*DATA RECORDS*
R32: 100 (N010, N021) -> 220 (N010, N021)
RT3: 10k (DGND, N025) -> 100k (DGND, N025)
---
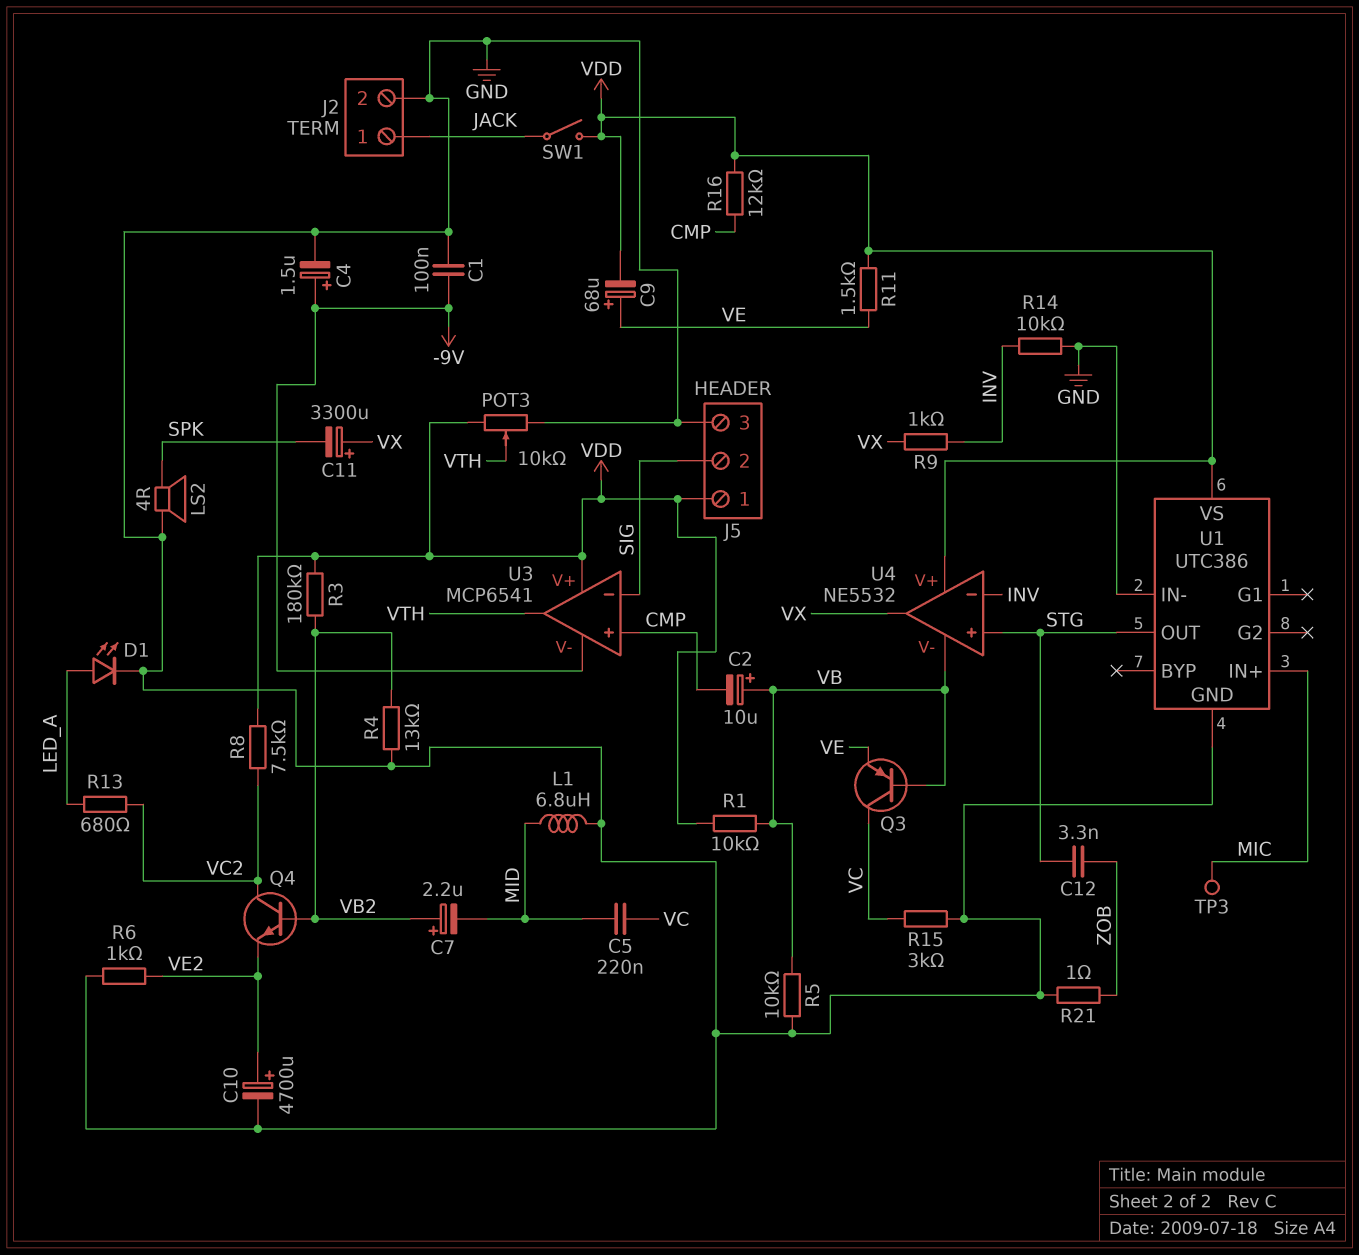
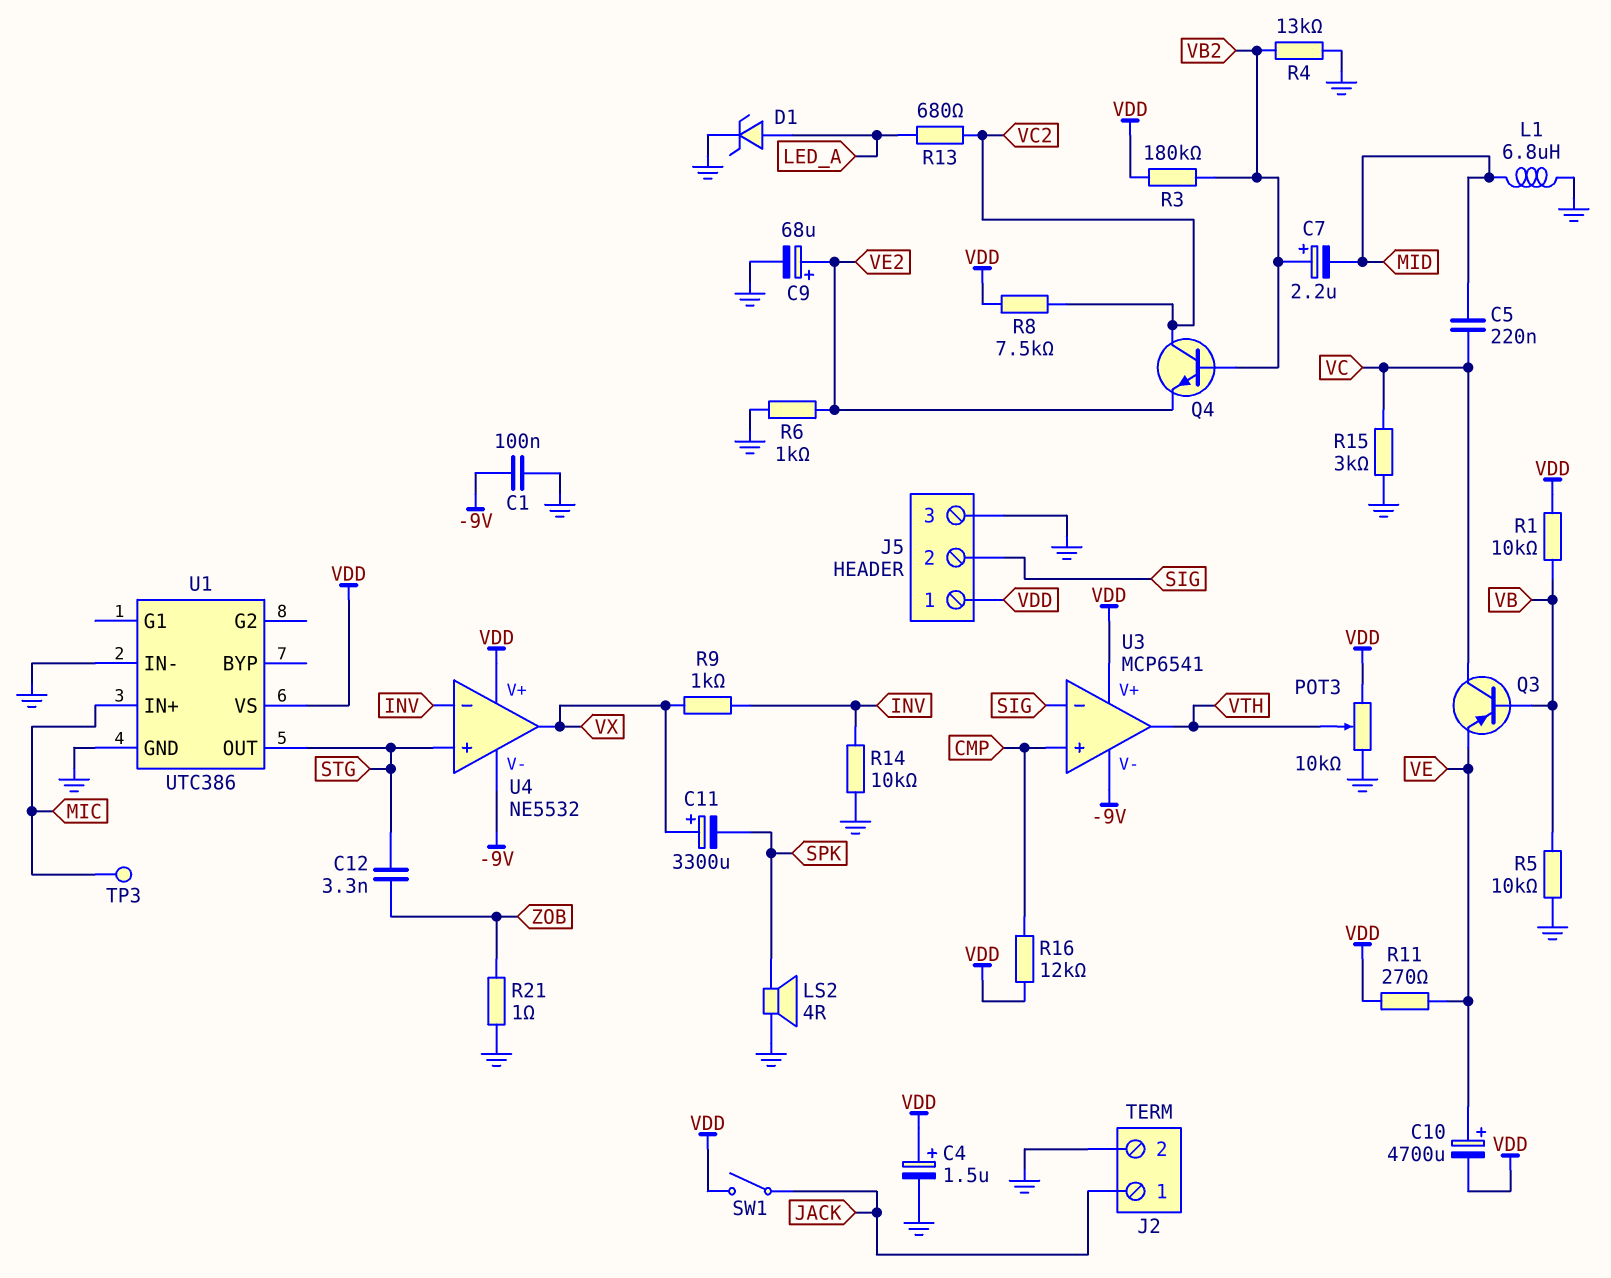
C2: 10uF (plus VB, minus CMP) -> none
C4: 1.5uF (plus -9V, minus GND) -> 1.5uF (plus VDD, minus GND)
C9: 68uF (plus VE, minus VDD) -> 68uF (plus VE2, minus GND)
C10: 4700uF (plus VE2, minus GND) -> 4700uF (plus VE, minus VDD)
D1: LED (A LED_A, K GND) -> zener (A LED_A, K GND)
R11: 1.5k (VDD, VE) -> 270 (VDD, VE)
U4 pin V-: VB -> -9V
---
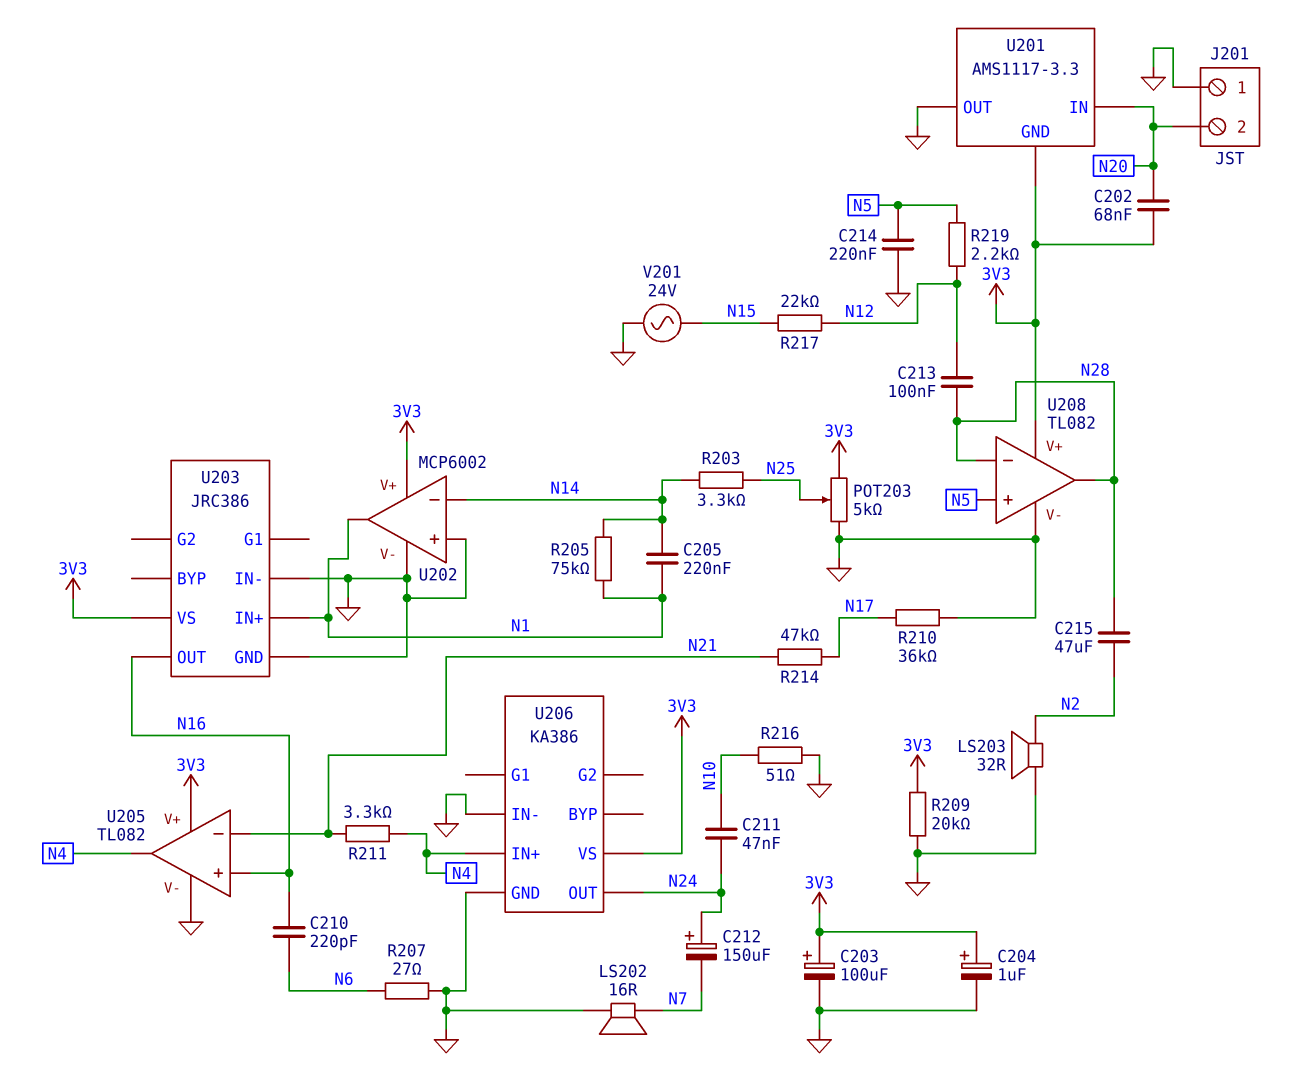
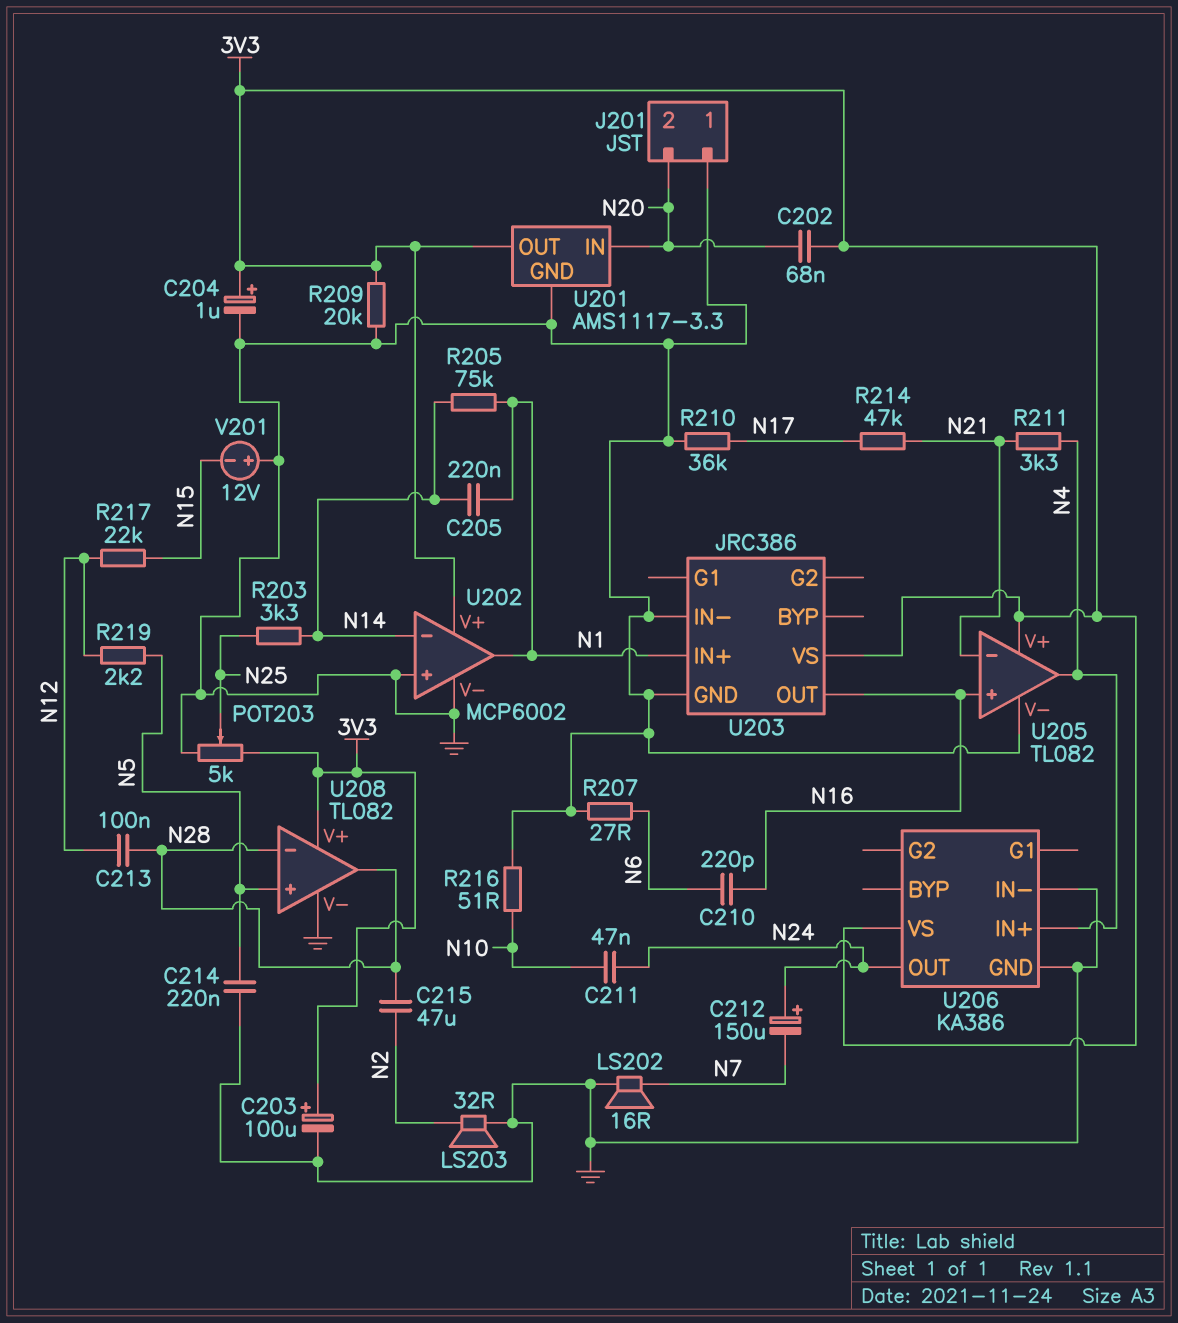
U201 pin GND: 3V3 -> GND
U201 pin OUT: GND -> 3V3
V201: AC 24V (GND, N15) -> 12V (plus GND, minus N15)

*WORK REQUEST*
From the records above, repeat exactly the lines from the one with "U201 pin OUT: GND -> 3V3" through the one with "V201: AC 24V", both included.

*WRITTEN RESPONSE*
U201 pin OUT: GND -> 3V3
V201: AC 24V (GND, N15) -> 12V (plus GND, minus N15)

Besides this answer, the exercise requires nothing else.